Records:

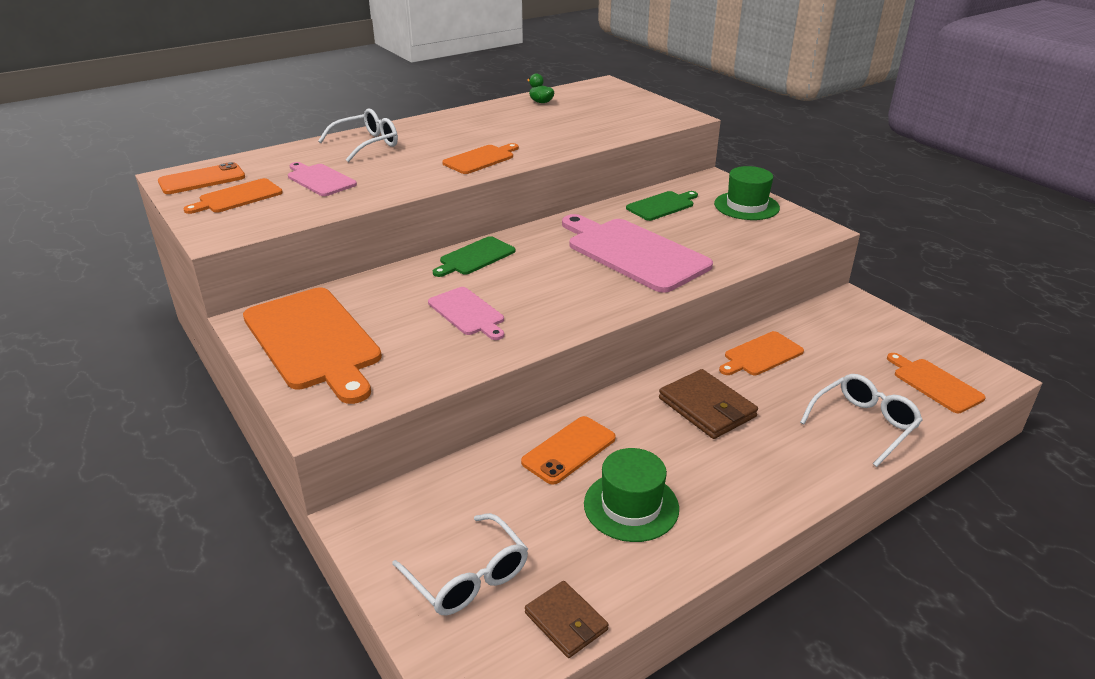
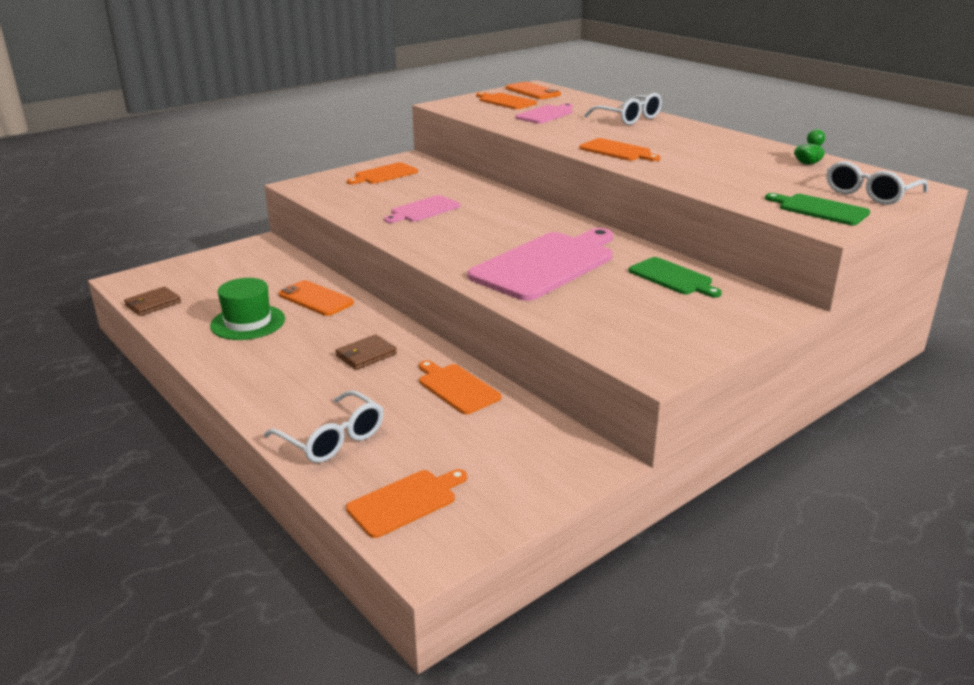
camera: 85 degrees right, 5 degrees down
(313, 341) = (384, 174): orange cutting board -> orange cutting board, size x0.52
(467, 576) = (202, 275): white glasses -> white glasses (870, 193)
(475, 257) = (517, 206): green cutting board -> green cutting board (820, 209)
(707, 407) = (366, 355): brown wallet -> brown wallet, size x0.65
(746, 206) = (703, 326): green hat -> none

--

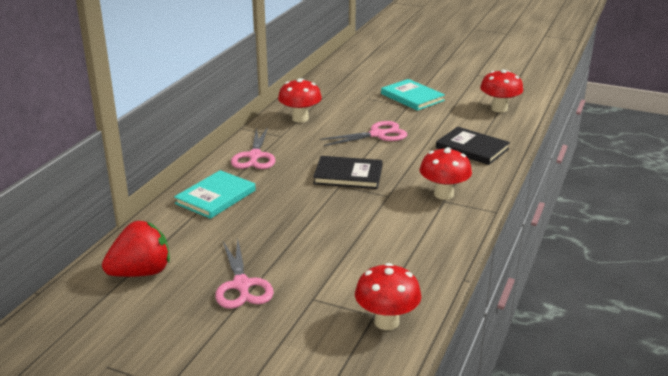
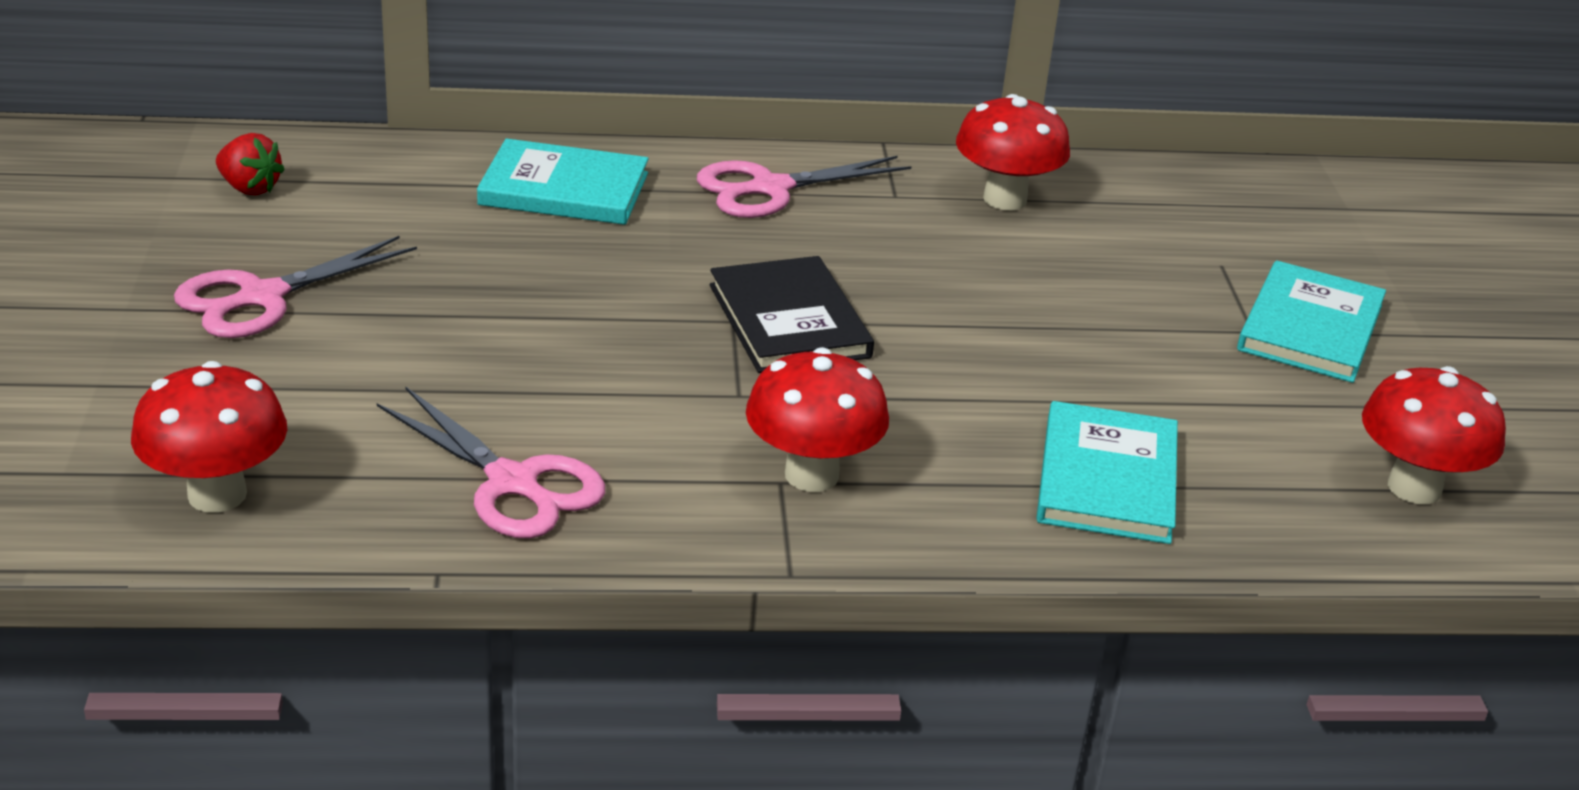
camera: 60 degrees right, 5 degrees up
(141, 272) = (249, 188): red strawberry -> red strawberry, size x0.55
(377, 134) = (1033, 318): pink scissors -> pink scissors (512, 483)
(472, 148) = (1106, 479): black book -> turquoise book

What you will do: Above are the records; copy every line in them that holds the word "degrees".

Exercise response:
camera: 85 degrees right, 5 degrees down
camera: 60 degrees right, 5 degrees up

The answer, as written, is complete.